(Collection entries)
<<<<
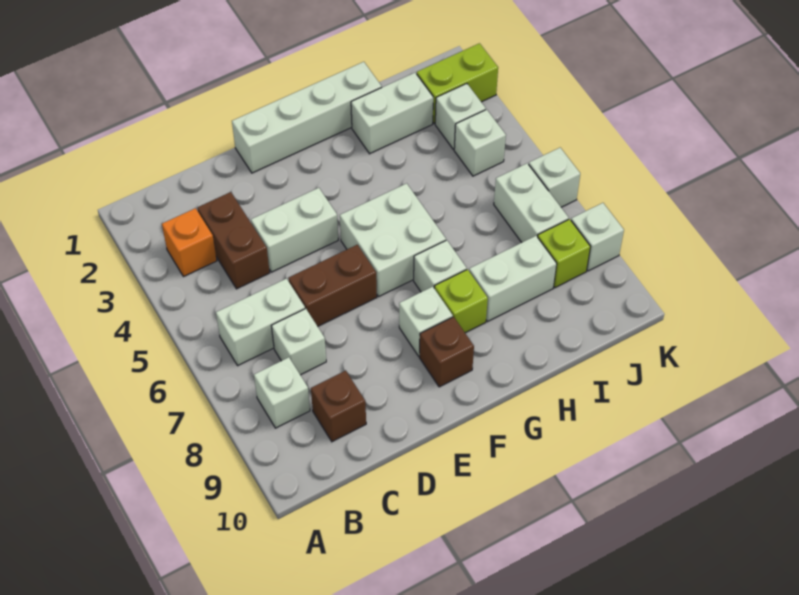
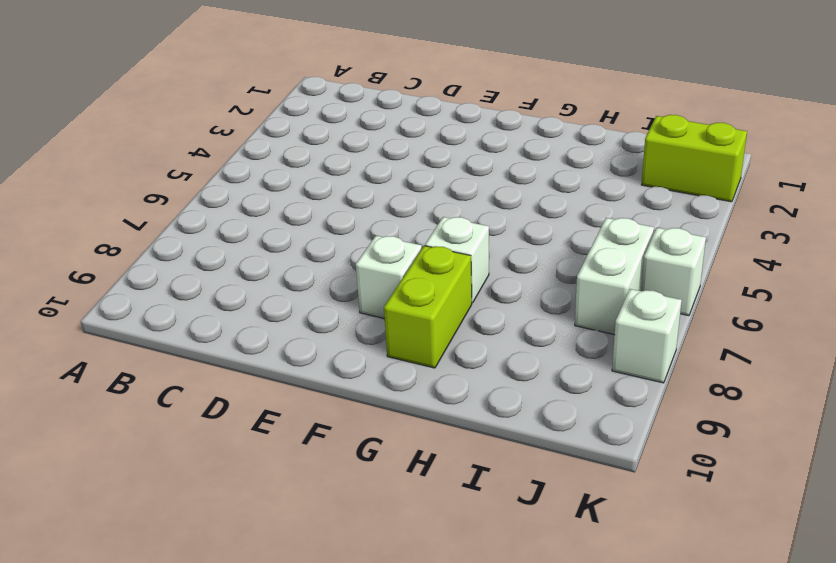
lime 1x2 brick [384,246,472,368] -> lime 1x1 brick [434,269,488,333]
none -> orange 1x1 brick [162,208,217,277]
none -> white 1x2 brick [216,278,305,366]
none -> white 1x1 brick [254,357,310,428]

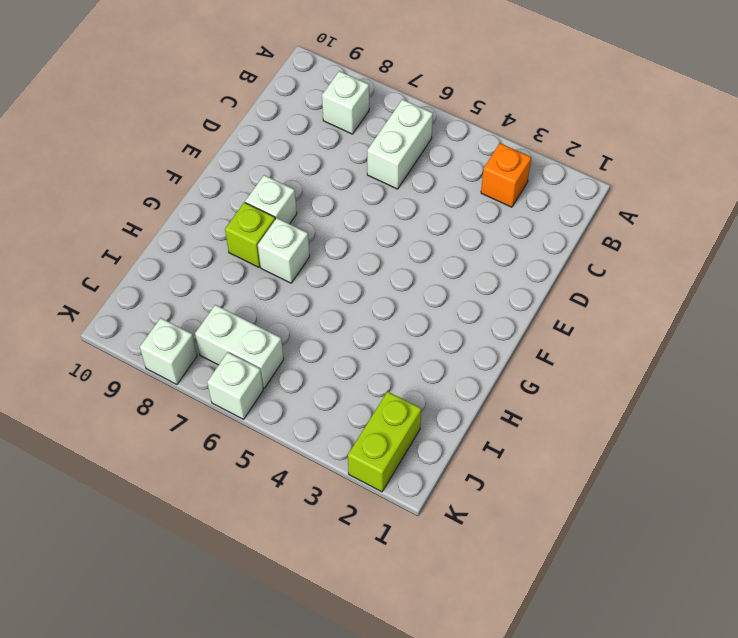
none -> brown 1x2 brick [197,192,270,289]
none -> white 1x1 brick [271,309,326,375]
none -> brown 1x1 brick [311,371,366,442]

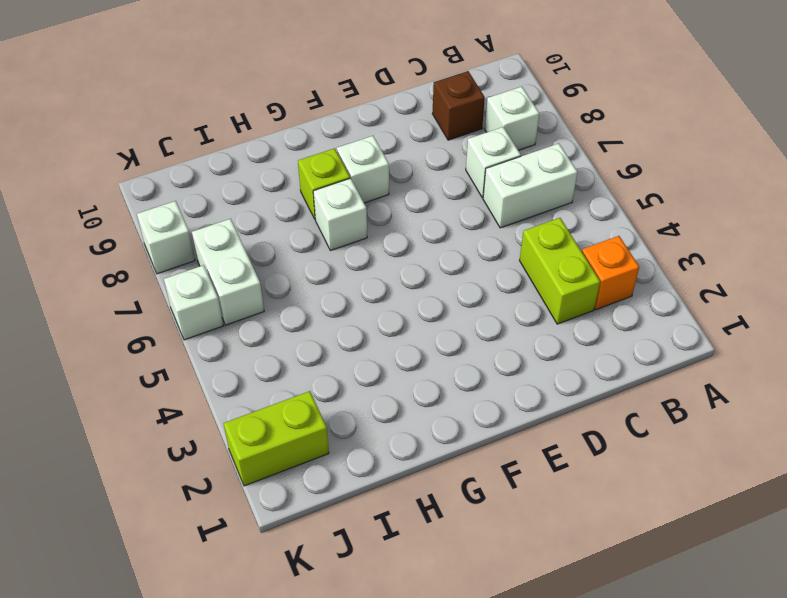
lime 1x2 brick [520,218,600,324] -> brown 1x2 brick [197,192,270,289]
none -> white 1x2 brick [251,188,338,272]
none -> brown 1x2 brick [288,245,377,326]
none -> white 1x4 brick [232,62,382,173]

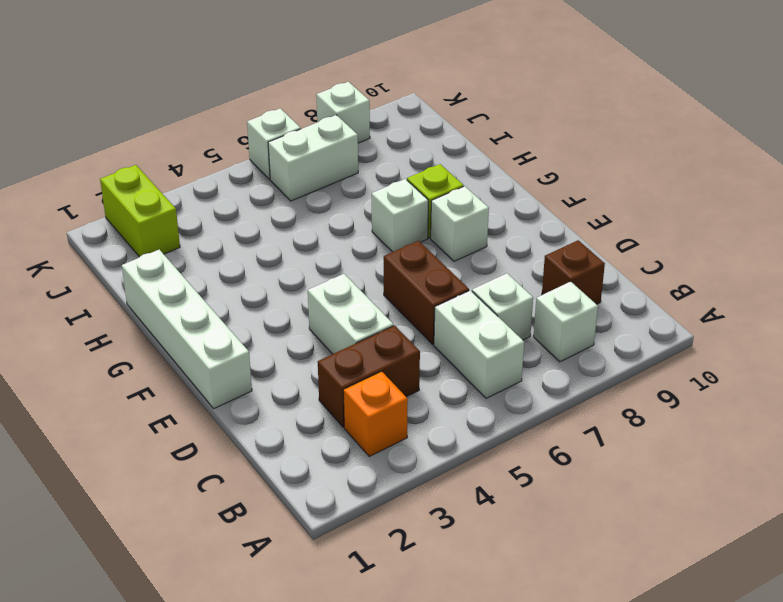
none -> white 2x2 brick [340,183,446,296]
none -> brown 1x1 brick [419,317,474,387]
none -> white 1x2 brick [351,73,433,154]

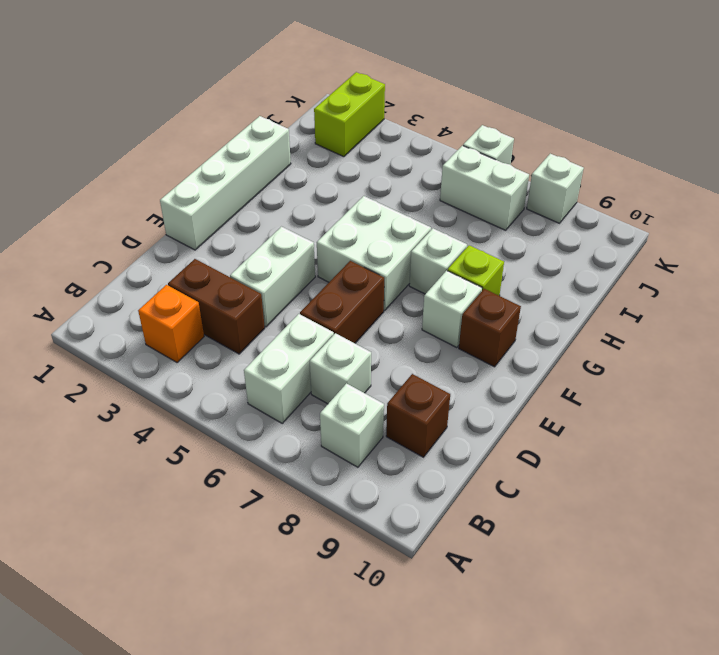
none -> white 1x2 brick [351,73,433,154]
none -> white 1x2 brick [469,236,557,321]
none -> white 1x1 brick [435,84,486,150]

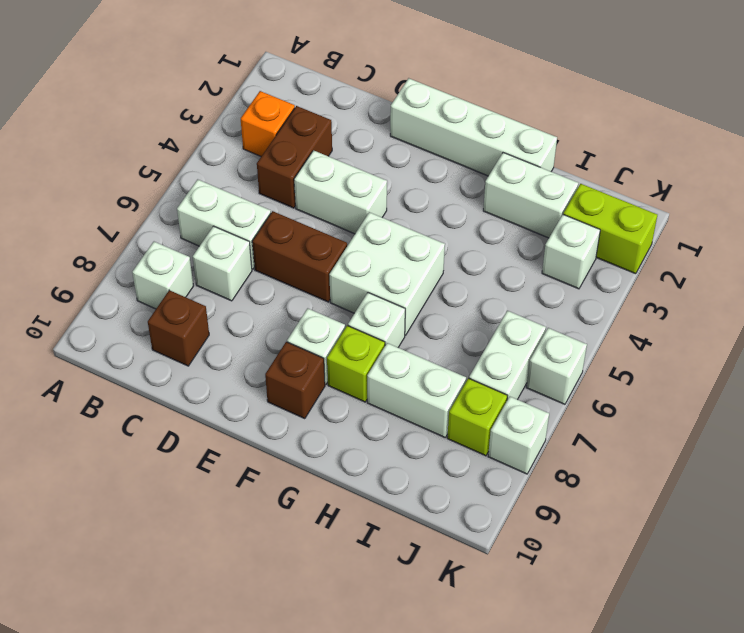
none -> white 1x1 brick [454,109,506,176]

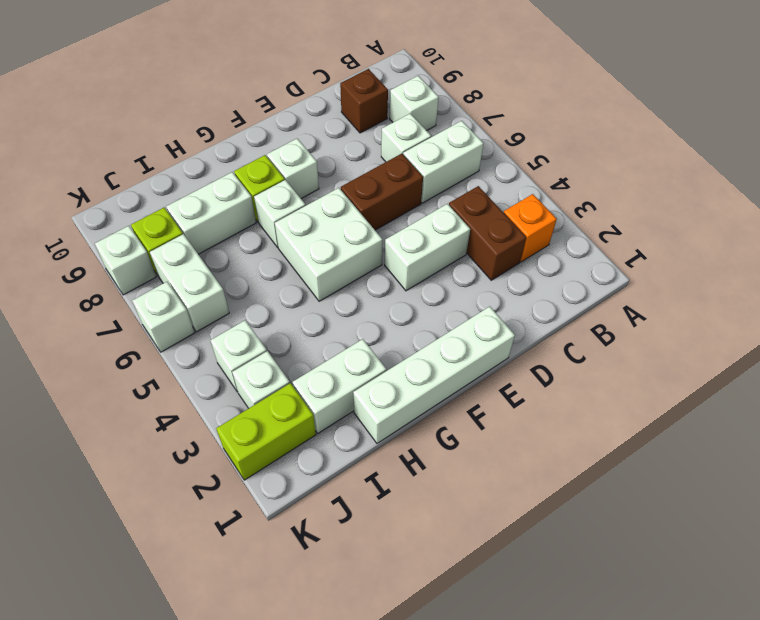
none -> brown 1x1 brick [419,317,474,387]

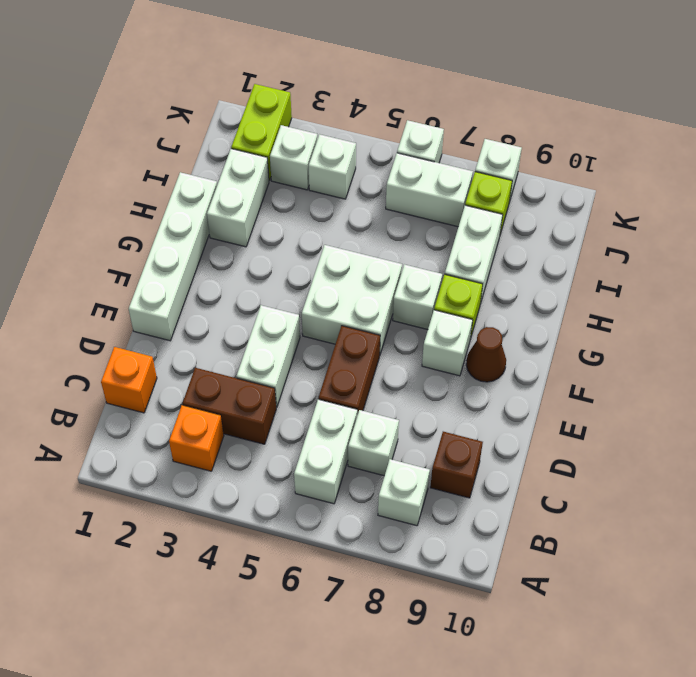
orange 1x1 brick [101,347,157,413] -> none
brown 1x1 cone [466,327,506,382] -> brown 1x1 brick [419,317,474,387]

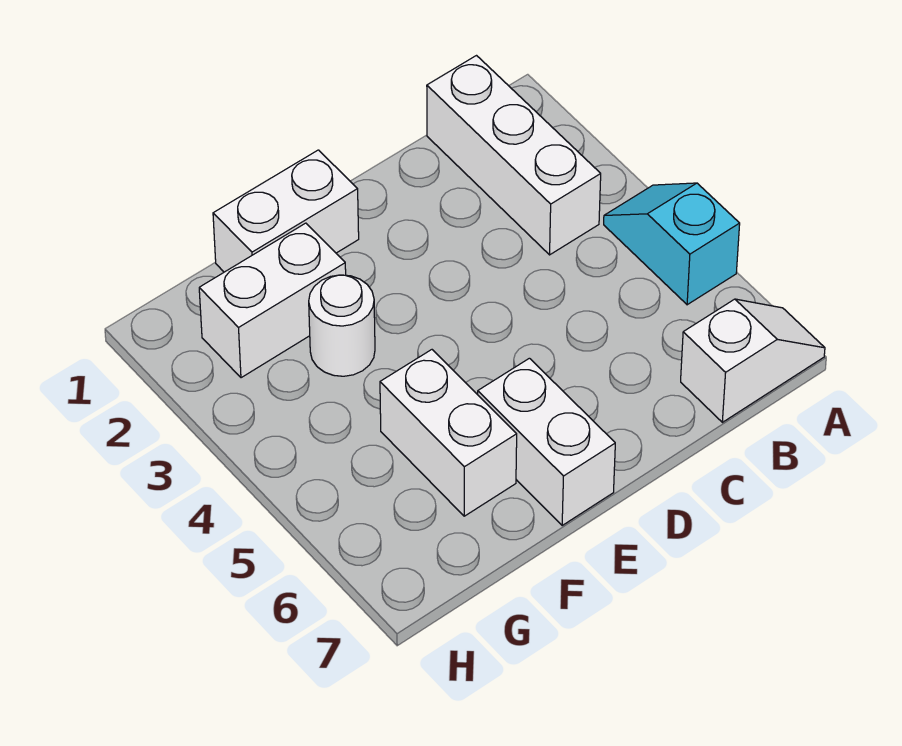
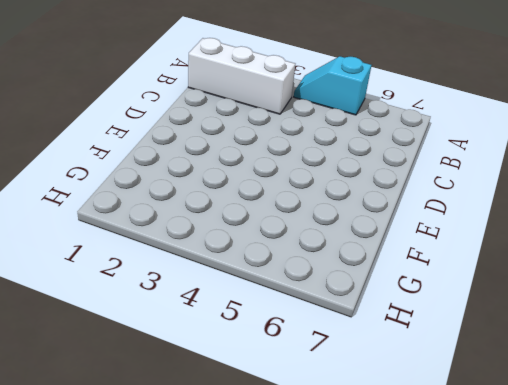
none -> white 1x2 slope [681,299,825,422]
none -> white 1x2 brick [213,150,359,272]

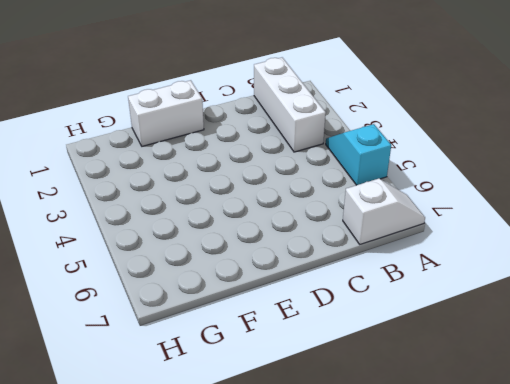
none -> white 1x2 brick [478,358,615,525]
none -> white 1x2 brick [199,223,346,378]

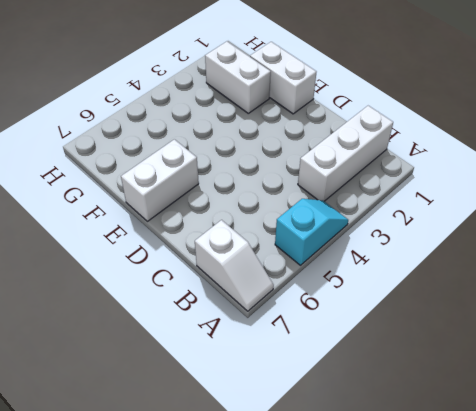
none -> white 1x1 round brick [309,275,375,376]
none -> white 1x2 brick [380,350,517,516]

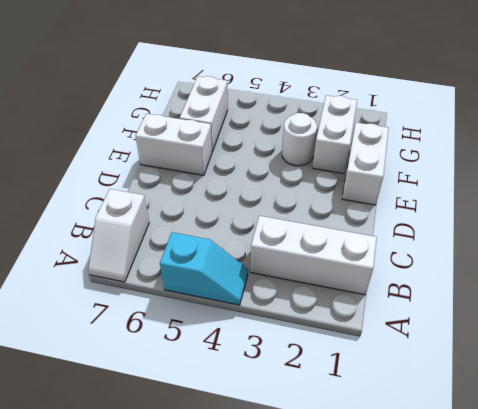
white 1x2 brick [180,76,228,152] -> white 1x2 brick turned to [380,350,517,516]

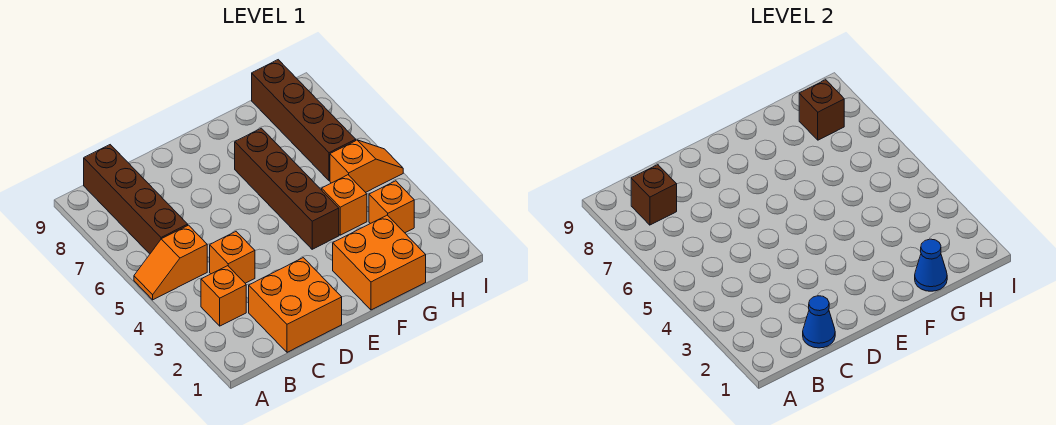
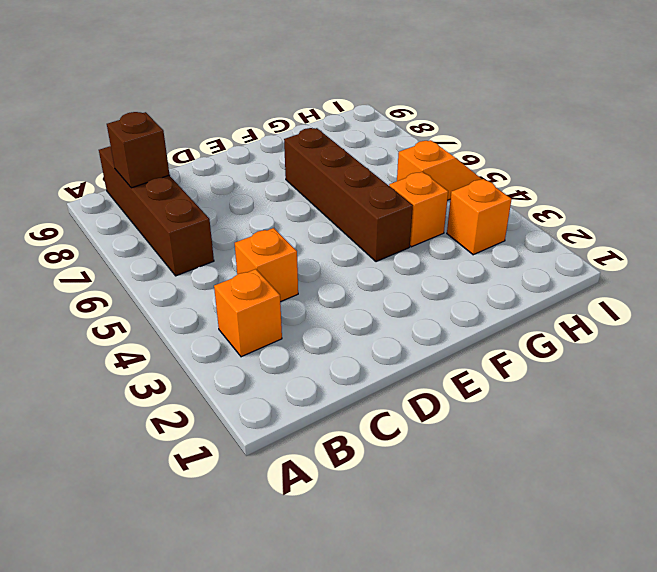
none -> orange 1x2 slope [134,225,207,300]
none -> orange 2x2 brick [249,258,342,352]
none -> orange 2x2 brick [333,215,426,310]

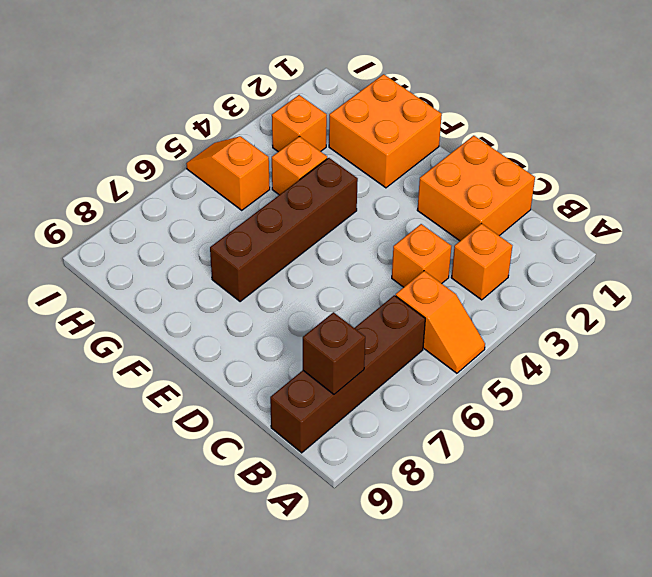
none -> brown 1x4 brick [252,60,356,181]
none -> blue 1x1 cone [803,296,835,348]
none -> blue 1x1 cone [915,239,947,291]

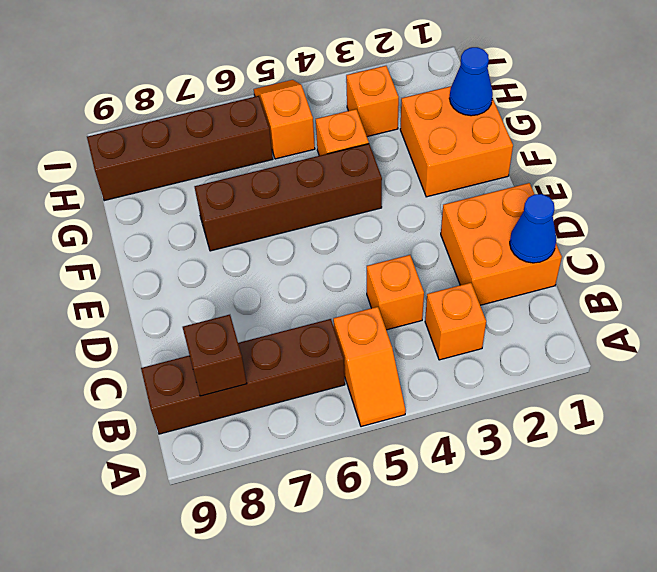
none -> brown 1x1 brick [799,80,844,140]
>>>>
Problem to solve — Check each line of the entries for "brown" and copy those that have it.

Answer to this task —
none -> brown 1x2 brick [197,192,270,289]
none -> brown 1x1 brick [311,371,366,442]
lime 1x2 brick [520,218,600,324] -> brown 1x2 brick [197,192,270,289]
none -> brown 1x2 brick [288,245,377,326]
none -> brown 1x1 brick [419,317,474,387]
none -> brown 1x1 brick [419,317,474,387]
brown 1x1 cone [466,327,506,382] -> brown 1x1 brick [419,317,474,387]
none -> brown 1x4 brick [252,60,356,181]
none -> brown 1x1 brick [799,80,844,140]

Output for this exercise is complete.